# Layout difference data
####
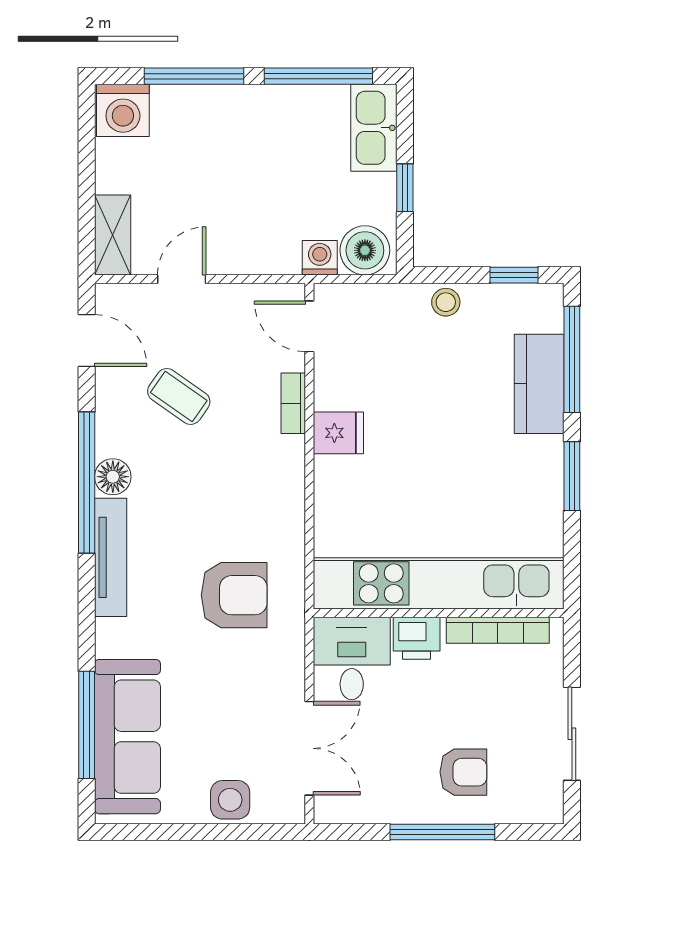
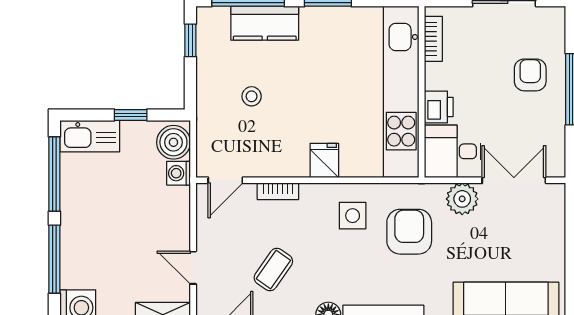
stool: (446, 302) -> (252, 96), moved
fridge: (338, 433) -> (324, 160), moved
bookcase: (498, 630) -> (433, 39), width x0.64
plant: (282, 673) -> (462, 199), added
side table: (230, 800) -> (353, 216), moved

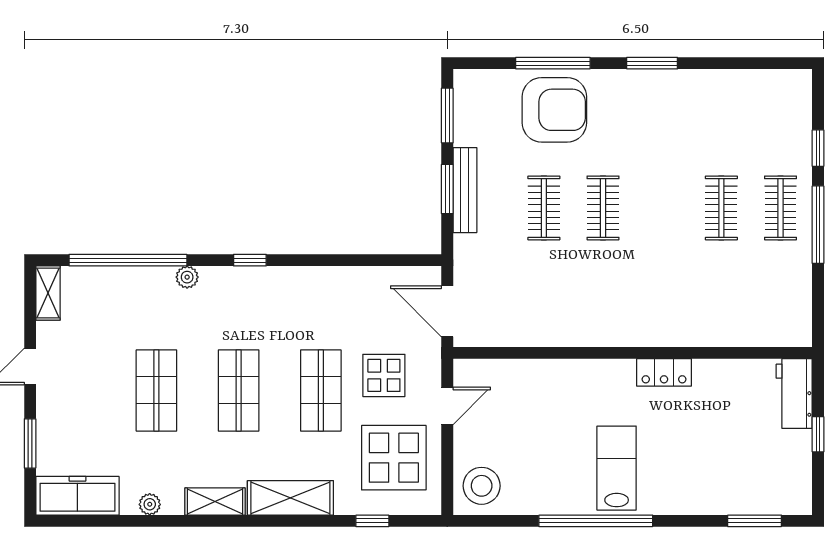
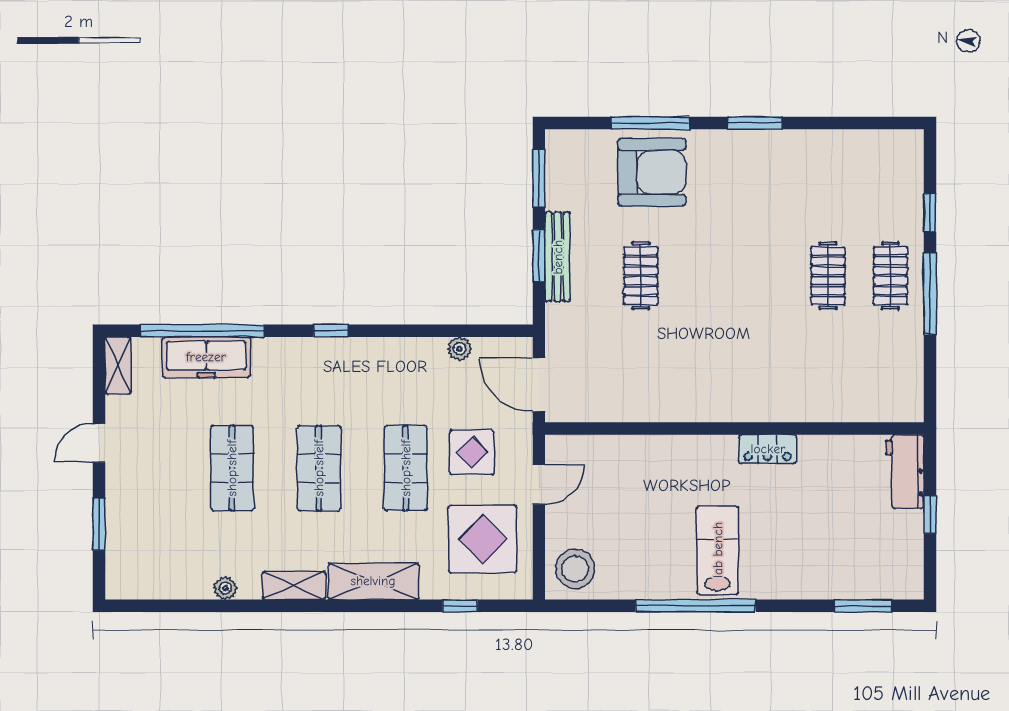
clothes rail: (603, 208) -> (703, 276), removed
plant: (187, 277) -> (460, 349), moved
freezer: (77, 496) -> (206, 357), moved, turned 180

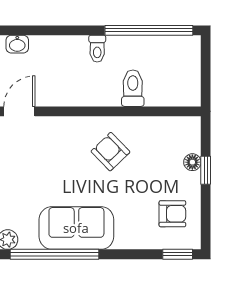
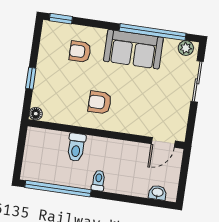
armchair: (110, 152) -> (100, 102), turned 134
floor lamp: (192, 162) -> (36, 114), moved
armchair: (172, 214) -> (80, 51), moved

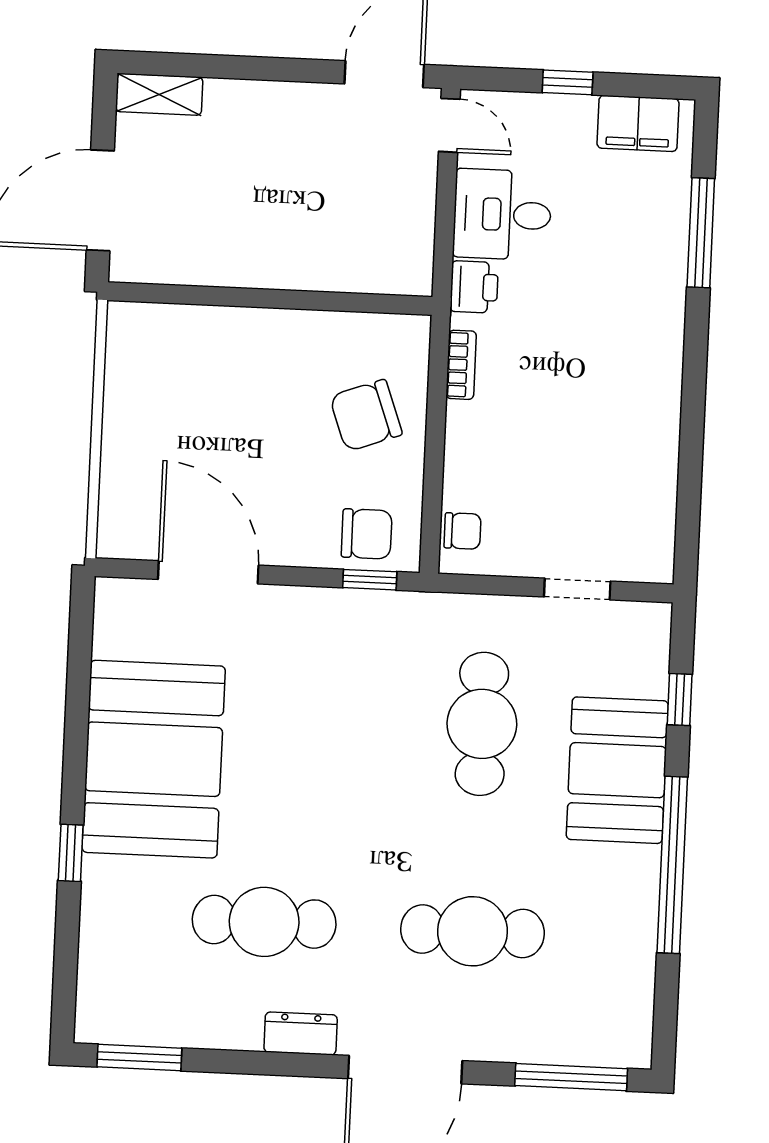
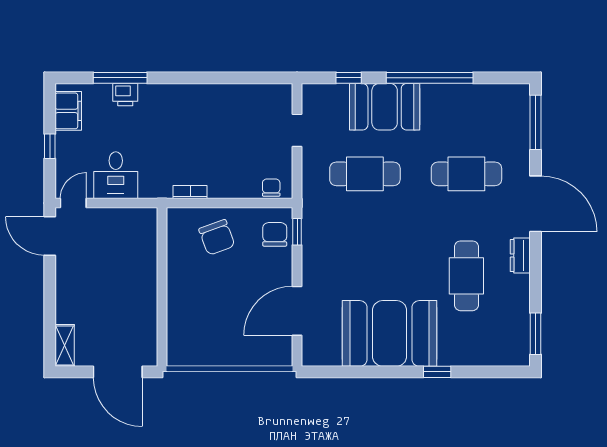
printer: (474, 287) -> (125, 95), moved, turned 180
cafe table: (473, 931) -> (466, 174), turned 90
####
# EXERCISE DESCRIPTION
Extract, word for word, every line from the one containing "armchair: (110, 152)" to the end of the data above, both ends included, and leave out the pictures.

# REPLY
armchair: (110, 152) -> (100, 102), turned 134
floor lamp: (192, 162) -> (36, 114), moved
armchair: (172, 214) -> (80, 51), moved

printer: (474, 287) -> (125, 95), moved, turned 180
cafe table: (473, 931) -> (466, 174), turned 90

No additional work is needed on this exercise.